+++ Material shown
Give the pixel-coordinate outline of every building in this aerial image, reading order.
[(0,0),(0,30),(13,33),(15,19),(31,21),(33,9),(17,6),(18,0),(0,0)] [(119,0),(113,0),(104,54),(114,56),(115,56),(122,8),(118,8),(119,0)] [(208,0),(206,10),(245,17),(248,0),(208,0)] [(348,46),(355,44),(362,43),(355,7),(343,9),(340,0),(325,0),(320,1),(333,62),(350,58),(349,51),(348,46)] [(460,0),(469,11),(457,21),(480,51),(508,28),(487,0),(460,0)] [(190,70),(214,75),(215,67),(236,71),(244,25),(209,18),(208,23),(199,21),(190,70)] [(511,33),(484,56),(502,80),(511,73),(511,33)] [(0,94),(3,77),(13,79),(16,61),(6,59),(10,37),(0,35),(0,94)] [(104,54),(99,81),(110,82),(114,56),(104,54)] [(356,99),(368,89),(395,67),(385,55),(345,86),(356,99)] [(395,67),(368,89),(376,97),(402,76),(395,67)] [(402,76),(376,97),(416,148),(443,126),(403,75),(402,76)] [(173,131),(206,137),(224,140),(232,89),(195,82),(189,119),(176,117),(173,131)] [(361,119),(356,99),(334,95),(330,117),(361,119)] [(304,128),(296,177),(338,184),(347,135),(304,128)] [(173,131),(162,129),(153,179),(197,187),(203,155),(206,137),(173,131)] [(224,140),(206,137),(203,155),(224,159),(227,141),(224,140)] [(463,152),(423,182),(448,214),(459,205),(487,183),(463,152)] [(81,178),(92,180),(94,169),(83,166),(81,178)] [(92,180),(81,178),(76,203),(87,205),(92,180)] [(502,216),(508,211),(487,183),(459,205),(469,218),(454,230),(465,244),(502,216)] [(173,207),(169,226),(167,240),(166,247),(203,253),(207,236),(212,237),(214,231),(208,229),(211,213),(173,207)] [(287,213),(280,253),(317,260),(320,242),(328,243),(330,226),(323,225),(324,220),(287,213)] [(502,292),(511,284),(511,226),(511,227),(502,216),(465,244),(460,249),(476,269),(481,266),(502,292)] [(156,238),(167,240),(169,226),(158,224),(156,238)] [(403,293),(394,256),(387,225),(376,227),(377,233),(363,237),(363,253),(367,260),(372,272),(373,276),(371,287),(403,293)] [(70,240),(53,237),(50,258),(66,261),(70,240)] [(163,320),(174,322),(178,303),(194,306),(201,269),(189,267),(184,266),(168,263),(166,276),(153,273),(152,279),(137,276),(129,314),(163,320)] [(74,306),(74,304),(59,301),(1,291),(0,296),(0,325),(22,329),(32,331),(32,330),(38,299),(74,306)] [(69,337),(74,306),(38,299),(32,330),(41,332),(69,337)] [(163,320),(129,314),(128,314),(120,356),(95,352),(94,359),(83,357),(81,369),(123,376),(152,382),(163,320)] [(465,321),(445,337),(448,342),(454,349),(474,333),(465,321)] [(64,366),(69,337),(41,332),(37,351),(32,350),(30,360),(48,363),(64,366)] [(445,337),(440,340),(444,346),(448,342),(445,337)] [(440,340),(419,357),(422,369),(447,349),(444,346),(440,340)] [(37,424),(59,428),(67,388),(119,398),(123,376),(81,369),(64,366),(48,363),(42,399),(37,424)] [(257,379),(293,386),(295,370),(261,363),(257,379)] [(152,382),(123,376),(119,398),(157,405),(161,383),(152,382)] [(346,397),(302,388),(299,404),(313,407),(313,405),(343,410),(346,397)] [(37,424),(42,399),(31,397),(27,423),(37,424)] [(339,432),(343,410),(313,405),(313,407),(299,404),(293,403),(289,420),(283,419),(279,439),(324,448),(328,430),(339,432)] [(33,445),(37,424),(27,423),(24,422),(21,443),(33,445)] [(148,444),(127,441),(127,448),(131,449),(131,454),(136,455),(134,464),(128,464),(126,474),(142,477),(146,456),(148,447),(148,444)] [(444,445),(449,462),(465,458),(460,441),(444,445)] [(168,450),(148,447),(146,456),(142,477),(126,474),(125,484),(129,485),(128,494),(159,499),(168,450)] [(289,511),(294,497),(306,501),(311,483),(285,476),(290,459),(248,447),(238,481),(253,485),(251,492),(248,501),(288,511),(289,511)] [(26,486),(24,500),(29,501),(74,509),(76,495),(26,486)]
++++++
+++ Material shown
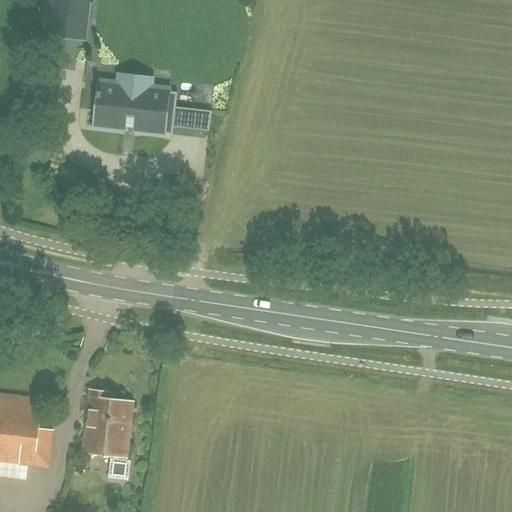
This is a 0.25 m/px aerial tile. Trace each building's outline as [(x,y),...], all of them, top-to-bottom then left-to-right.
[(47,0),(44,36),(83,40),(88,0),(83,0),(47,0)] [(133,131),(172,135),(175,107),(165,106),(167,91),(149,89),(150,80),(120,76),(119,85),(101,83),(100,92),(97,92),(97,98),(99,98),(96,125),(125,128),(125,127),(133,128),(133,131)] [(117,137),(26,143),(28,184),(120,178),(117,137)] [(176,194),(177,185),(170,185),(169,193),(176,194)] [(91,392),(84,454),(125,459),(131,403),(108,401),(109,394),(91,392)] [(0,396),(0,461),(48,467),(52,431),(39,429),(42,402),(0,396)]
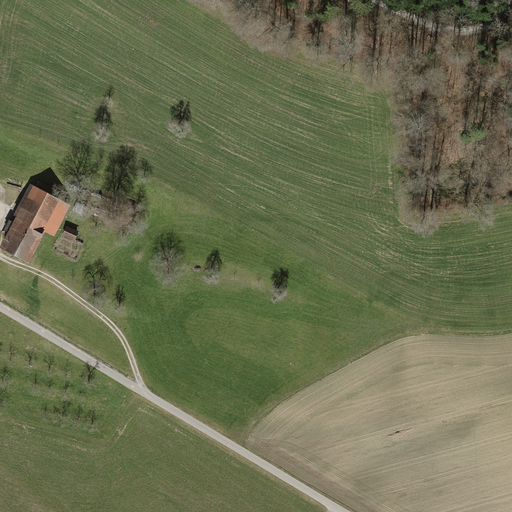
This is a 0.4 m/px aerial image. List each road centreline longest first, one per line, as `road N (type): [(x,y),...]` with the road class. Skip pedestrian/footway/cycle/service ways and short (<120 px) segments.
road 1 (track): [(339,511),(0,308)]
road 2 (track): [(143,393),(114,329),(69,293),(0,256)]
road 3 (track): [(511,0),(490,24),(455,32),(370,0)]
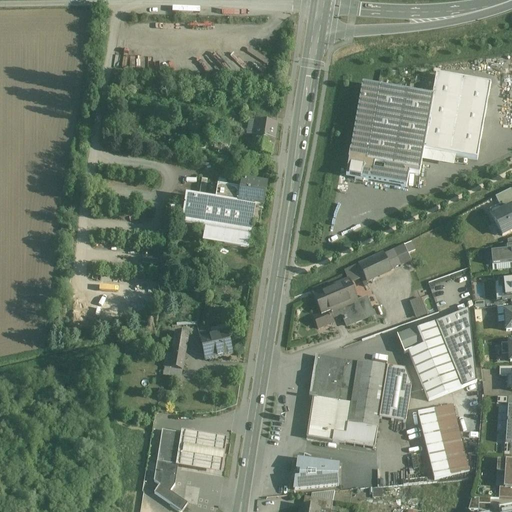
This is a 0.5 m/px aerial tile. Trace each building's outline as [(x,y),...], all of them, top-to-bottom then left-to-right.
++++++
Aim of the task: Write out the lines exactly as they stand, from the line that contains "This is a 0.4" up to and including the line that contains "road 3 (track): [(511,0),(490,24),(455,32),(370,0)]".

Task response:
This is a 0.4 m/px aerial image. List each road centreline longest first, one per line, as `road N (type): [(x,y),...]` with the road class. Skip pedestrian/footway/cycle/service ways and short (<120 px) segments.
road 1 (track): [(339,511),(0,308)]
road 2 (track): [(143,393),(114,329),(69,293),(0,256)]
road 3 (track): [(511,0),(490,24),(455,32),(370,0)]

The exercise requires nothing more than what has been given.